YOUR TASK: Pick out every line in the data below that contains the word "Humdrum", treating uppercase and lowercase letters as different, and copy each one.
[Begin DATA TO USE]
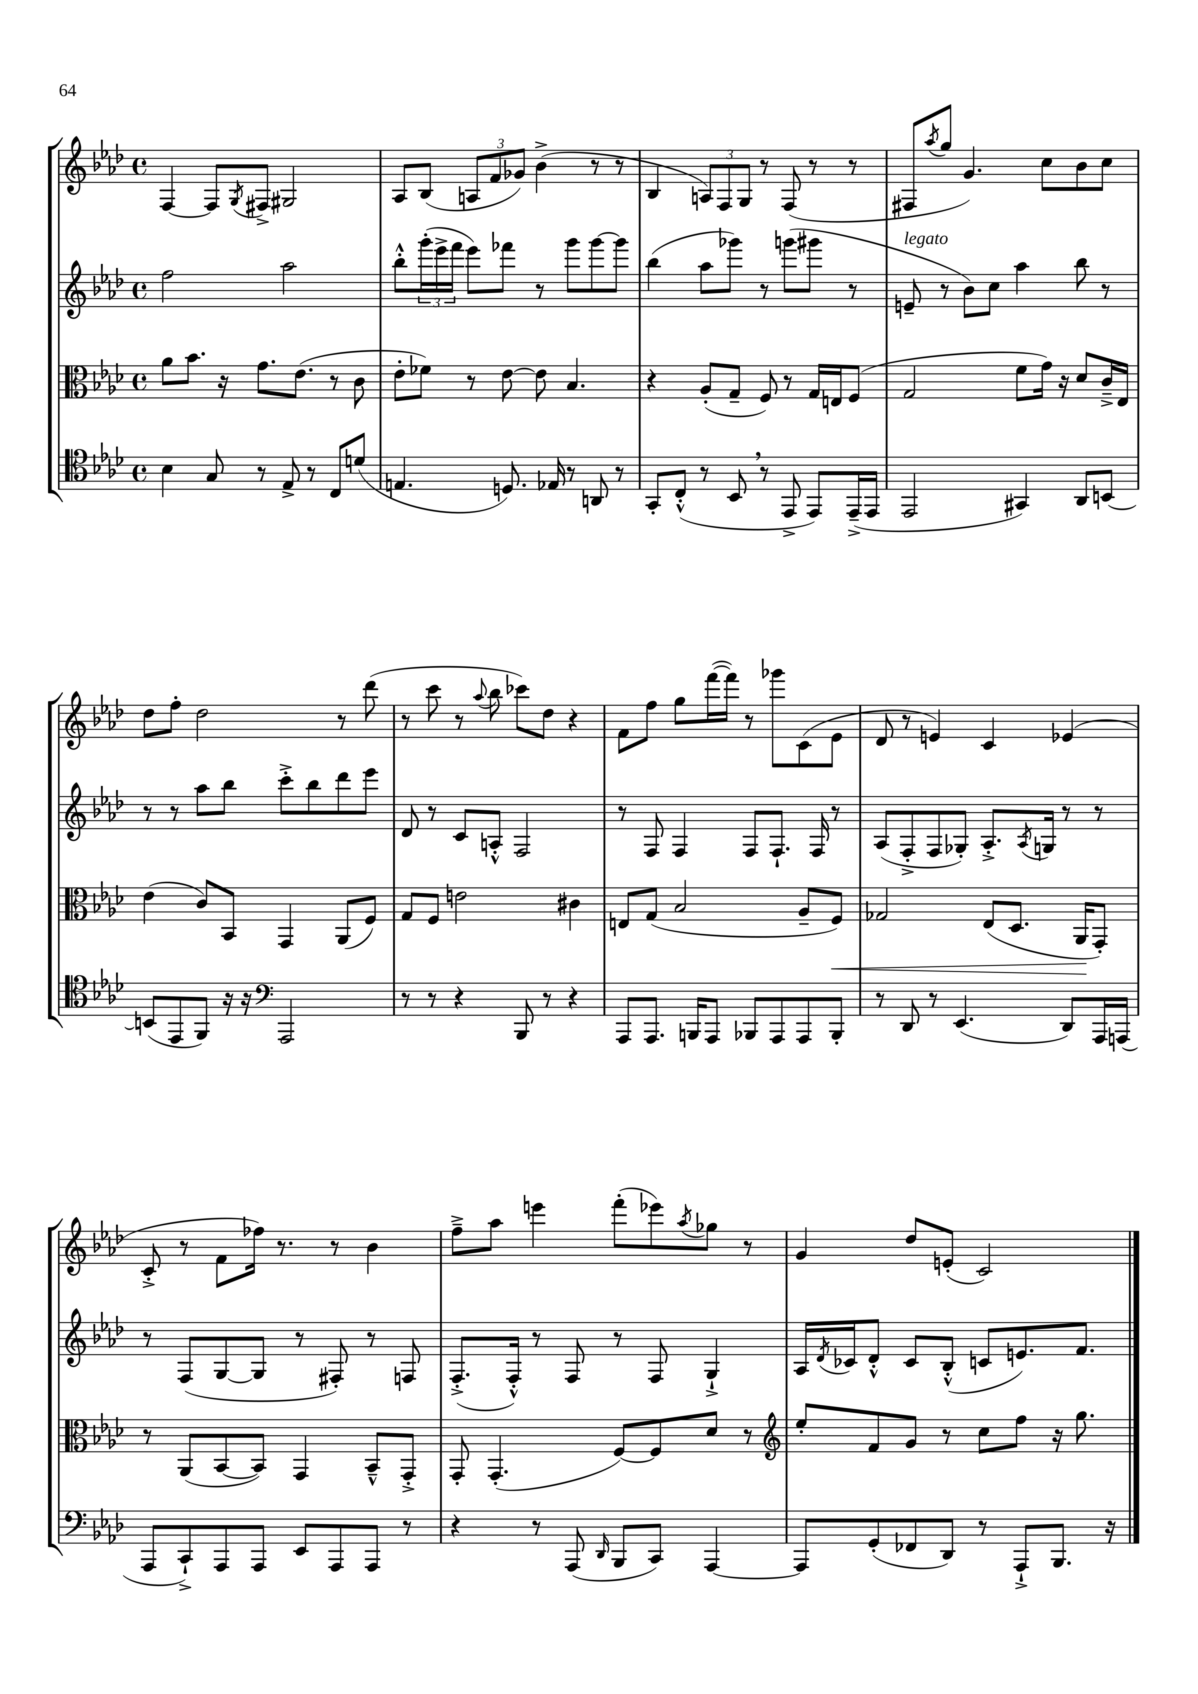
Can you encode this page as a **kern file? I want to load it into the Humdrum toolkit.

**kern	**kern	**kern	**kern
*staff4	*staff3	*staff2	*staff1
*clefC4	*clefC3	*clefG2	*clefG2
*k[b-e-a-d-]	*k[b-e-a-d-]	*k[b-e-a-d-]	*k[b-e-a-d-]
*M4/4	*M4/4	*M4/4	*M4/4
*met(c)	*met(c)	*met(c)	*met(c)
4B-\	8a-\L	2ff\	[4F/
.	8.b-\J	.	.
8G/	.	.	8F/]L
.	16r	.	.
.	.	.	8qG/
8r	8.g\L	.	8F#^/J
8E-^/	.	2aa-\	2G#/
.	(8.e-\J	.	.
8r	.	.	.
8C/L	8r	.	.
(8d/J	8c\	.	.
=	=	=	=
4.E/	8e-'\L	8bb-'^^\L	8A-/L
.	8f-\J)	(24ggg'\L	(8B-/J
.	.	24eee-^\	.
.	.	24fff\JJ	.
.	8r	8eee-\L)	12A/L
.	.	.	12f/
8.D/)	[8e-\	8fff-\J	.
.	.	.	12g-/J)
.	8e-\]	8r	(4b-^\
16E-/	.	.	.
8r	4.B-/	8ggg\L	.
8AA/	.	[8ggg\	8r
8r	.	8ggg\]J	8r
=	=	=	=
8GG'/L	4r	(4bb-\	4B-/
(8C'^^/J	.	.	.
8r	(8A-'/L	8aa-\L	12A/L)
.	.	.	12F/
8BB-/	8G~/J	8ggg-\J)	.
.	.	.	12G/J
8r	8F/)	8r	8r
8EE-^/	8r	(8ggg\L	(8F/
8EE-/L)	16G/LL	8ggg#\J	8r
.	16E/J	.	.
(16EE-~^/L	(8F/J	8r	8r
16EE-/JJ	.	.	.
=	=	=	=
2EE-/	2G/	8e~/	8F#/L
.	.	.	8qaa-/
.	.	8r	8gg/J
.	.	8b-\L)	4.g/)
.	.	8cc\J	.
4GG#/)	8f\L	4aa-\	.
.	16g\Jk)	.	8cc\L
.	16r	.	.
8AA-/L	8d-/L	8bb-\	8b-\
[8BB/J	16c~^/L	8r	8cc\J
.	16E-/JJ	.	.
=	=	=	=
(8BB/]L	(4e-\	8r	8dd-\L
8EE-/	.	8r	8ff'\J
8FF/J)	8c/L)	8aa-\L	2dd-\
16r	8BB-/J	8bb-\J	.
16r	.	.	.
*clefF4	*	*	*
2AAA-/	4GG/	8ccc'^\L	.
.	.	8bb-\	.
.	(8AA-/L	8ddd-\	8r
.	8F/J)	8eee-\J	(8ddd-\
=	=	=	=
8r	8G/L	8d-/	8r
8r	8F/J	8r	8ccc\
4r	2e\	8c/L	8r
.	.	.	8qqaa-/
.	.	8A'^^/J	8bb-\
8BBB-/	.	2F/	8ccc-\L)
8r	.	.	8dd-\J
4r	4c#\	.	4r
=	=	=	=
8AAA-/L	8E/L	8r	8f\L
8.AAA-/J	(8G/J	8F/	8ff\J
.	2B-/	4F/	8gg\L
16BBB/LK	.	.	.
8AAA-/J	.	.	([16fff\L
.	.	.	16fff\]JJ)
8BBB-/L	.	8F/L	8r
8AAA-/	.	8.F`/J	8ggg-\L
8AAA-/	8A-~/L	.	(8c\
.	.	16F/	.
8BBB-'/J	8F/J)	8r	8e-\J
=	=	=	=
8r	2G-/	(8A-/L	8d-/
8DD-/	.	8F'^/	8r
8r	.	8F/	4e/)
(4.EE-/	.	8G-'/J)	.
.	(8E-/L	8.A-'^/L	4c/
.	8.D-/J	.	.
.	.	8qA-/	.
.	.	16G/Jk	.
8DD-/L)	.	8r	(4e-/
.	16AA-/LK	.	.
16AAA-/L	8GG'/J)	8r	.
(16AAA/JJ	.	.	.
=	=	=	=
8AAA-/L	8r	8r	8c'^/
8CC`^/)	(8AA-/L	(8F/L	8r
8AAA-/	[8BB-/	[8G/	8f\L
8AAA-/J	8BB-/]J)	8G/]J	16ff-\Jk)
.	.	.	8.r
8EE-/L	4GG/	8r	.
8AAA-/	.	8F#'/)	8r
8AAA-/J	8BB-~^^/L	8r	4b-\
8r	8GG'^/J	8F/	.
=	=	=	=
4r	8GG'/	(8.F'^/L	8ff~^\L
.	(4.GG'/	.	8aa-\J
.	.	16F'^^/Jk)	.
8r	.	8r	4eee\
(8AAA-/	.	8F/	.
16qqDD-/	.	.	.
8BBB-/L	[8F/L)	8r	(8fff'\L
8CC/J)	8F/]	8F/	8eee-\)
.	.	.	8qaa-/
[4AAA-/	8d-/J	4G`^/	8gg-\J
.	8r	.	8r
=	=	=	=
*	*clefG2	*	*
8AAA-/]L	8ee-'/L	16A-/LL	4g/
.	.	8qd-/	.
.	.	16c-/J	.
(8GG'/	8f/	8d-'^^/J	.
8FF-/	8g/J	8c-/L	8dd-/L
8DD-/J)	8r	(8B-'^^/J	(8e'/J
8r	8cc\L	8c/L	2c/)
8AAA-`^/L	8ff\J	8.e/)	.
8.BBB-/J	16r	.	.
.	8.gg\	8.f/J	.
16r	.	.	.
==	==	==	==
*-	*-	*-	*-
[End DATA TO USE]
[Begin DATA TO USE]
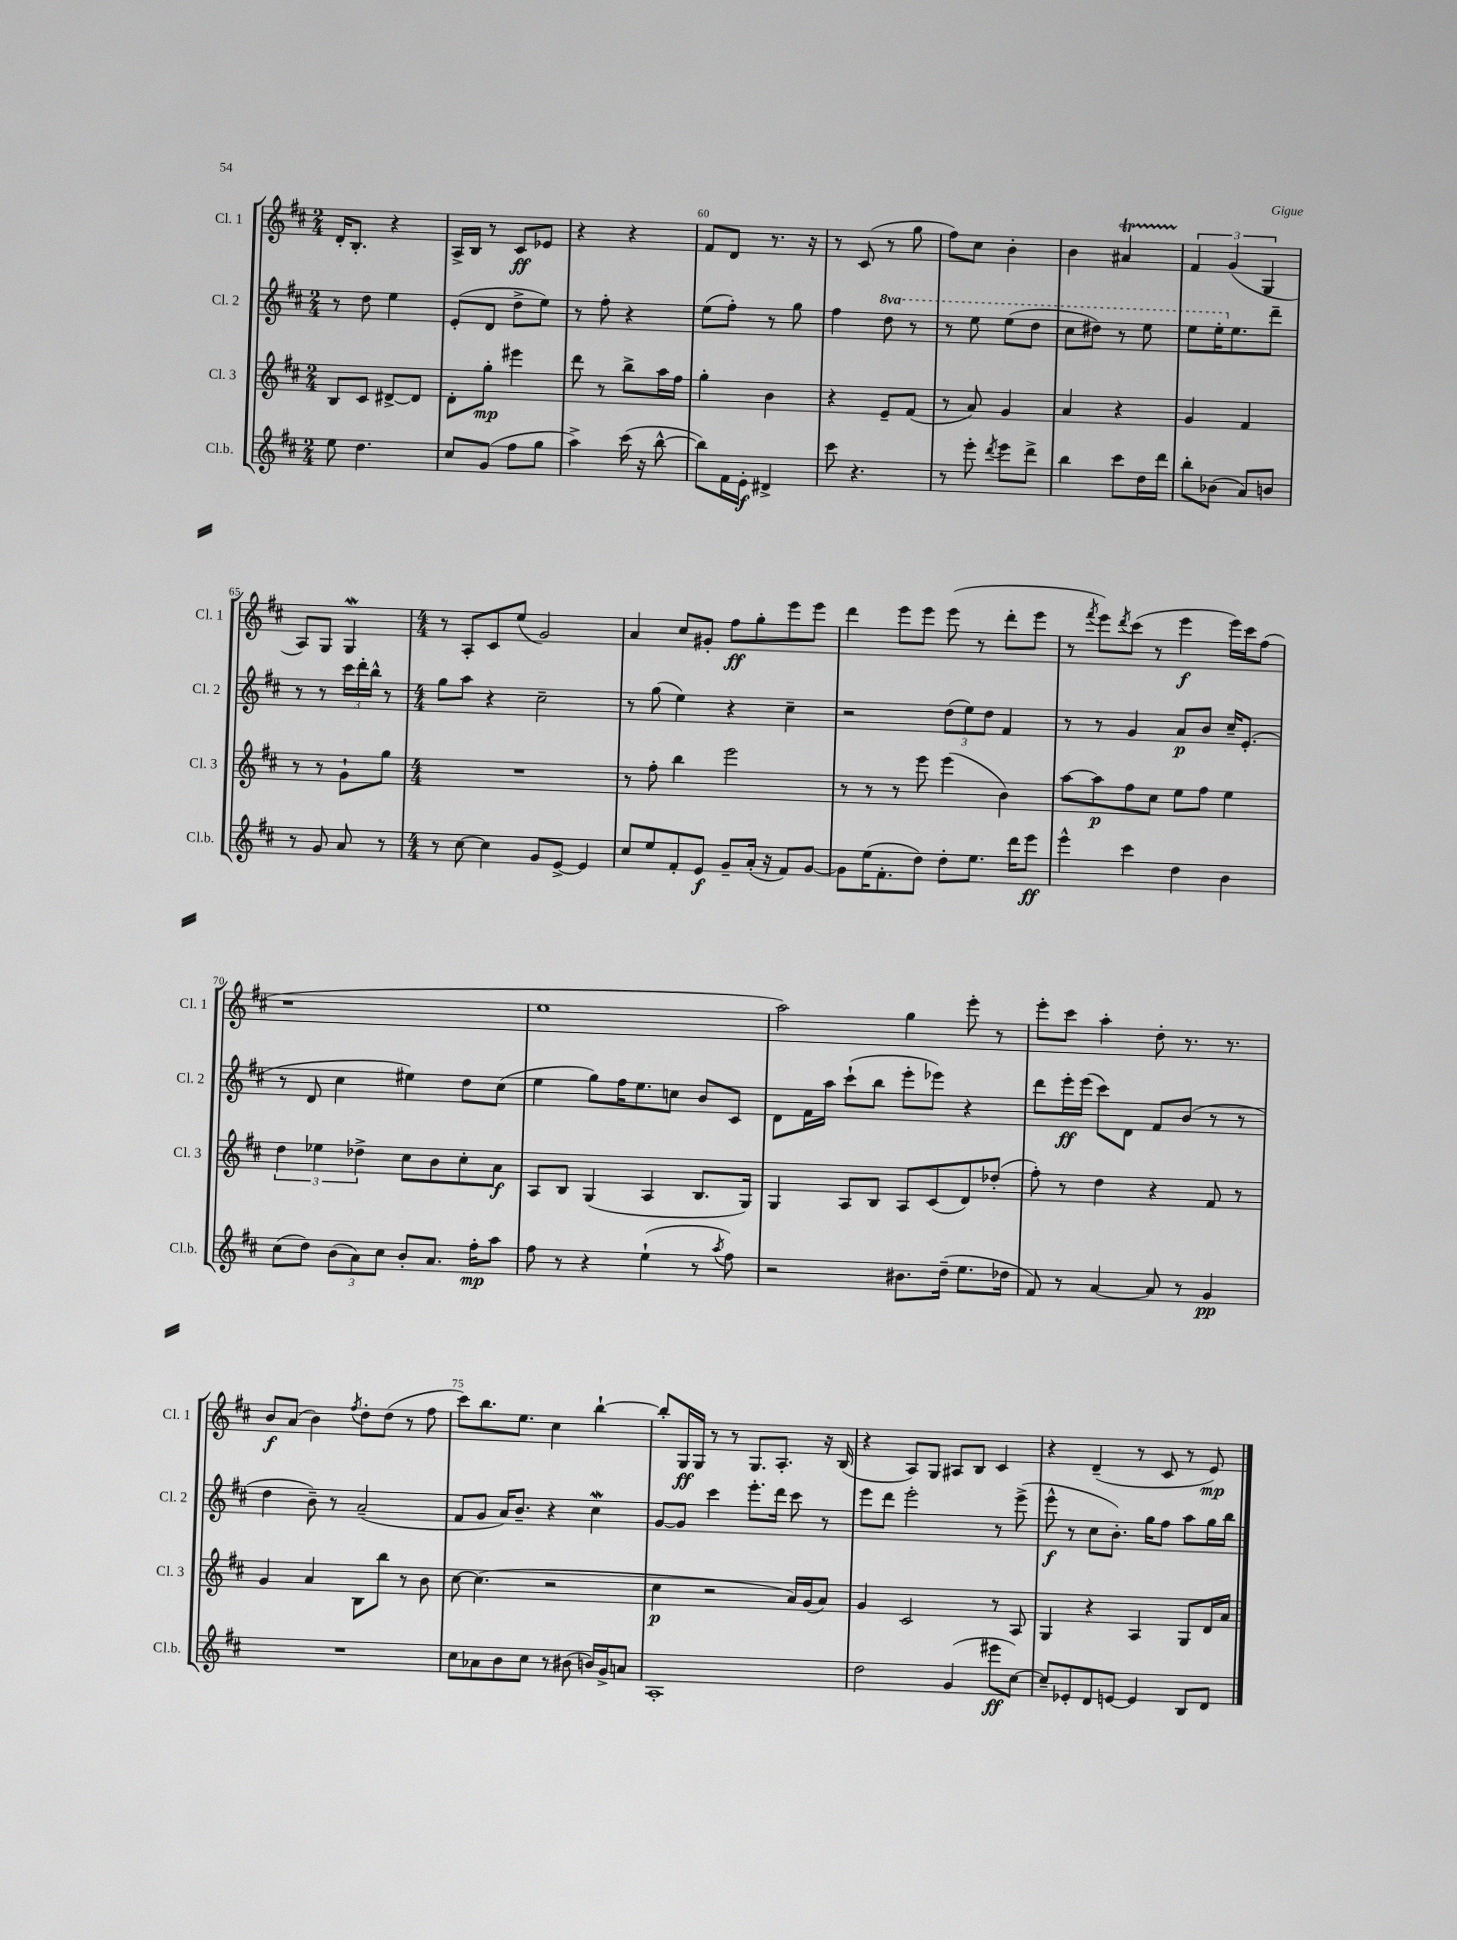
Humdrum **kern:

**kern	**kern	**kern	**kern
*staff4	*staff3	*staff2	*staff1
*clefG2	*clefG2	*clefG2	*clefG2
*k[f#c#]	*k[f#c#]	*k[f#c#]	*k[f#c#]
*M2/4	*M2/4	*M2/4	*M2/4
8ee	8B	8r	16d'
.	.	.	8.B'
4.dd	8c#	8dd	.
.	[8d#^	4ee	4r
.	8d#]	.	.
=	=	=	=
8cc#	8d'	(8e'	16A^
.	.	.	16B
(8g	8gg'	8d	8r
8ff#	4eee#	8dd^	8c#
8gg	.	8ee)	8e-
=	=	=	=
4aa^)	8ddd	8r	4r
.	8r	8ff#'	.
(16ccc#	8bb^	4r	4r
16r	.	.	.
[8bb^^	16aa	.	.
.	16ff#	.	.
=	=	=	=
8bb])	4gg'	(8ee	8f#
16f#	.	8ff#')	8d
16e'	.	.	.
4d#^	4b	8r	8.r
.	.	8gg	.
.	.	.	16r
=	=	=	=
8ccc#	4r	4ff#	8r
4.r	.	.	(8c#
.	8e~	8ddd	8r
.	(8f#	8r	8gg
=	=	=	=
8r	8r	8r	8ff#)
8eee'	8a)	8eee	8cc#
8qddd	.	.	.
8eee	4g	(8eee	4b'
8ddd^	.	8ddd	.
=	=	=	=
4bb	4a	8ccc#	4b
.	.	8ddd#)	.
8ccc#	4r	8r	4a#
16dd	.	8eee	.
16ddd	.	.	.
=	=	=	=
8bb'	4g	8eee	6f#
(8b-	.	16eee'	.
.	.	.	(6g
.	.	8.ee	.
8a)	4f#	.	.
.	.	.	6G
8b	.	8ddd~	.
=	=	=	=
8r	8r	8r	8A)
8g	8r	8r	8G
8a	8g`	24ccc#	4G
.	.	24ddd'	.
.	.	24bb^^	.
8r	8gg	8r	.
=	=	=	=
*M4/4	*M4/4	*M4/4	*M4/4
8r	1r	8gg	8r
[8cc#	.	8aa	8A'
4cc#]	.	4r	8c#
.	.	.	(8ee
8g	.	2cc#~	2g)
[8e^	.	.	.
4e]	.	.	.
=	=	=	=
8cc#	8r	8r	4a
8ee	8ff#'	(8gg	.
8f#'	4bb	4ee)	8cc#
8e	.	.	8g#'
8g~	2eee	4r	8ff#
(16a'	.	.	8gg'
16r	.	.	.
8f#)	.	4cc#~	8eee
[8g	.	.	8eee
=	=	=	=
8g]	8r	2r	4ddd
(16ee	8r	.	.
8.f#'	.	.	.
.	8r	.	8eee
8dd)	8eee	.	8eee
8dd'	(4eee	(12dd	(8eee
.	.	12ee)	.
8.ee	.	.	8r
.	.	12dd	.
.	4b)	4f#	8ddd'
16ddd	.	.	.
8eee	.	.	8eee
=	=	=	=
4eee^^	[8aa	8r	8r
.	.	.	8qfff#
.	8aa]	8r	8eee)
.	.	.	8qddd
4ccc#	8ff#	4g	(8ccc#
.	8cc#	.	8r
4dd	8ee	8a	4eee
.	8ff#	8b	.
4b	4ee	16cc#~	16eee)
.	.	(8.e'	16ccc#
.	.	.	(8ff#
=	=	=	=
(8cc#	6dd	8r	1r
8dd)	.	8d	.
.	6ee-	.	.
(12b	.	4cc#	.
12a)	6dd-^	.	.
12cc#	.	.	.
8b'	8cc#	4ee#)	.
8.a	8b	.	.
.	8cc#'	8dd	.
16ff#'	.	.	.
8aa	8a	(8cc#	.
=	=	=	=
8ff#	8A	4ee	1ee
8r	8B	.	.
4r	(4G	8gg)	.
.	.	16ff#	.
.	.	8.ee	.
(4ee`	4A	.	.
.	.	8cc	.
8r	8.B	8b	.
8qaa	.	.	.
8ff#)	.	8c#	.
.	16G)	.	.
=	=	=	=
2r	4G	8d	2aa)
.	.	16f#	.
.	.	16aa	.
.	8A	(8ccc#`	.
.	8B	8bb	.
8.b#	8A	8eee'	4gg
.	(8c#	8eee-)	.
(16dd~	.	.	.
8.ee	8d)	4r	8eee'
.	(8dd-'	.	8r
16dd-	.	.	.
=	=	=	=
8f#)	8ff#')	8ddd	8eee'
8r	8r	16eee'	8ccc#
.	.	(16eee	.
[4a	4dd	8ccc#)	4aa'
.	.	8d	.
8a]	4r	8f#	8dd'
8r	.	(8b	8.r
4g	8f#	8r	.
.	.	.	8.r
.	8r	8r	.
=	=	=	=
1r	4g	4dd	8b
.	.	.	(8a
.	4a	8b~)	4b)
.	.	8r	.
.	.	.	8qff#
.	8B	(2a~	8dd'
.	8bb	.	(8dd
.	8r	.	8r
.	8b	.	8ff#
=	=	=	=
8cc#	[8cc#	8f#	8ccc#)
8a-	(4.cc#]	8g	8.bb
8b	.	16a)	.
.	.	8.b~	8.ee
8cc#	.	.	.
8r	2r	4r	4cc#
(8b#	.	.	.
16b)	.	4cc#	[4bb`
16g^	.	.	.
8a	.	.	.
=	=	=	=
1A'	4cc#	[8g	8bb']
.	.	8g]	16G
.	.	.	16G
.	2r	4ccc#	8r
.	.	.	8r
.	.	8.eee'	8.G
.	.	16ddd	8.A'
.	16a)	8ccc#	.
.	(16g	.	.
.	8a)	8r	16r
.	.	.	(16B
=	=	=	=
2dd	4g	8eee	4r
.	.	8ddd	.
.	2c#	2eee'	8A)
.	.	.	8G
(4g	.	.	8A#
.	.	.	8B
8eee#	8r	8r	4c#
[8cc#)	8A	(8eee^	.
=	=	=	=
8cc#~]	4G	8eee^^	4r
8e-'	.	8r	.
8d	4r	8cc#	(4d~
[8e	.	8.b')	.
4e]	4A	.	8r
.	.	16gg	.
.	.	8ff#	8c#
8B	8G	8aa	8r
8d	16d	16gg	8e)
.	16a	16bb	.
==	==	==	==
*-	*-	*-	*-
[End DATA TO USE]
RESULT OF THIS EXERCISE:
Can you encode this page as a **kern file? I want to load it into the Humdrum toolkit.
Humdrum **kern:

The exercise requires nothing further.